**TASK DESCRIPTION**.
Look through the entries below and show every line containing the word "moved".

**INFORMATION GIVEN**.
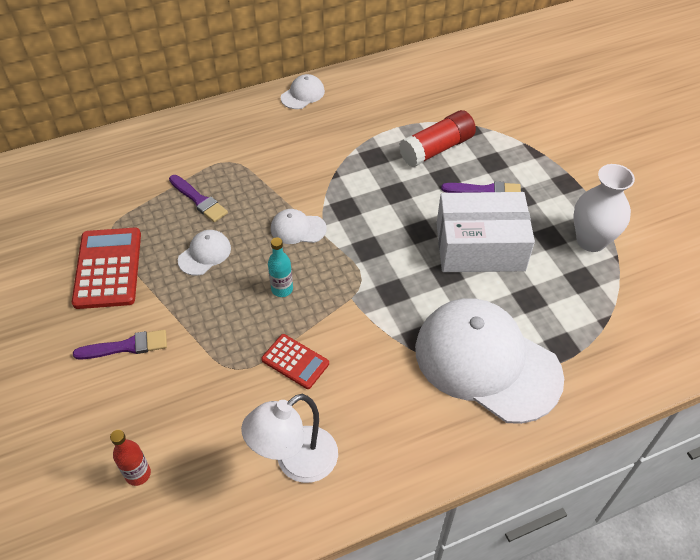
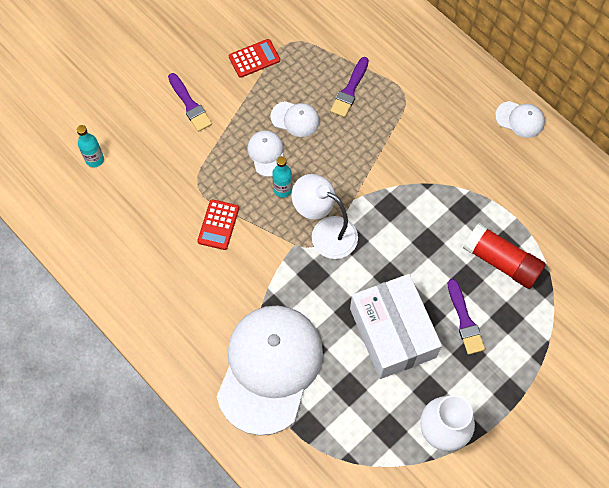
camera: 70 degrees right, 15 degrees up
red calculator [72,228,141,309] -> red calculator [229,39,280,78], size x0.58
red bottle [110,430,151,486] -> turquoise bottle [77,125,104,167]
white lamp [241,394,338,483] -> white lamp moved to [292,174,358,259]
white cap [271,209,327,244] -> white cap moved to [247,130,284,177]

**TASK ANSWER**.
white lamp [241,394,338,483] -> white lamp moved to [292,174,358,259]
white cap [271,209,327,244] -> white cap moved to [247,130,284,177]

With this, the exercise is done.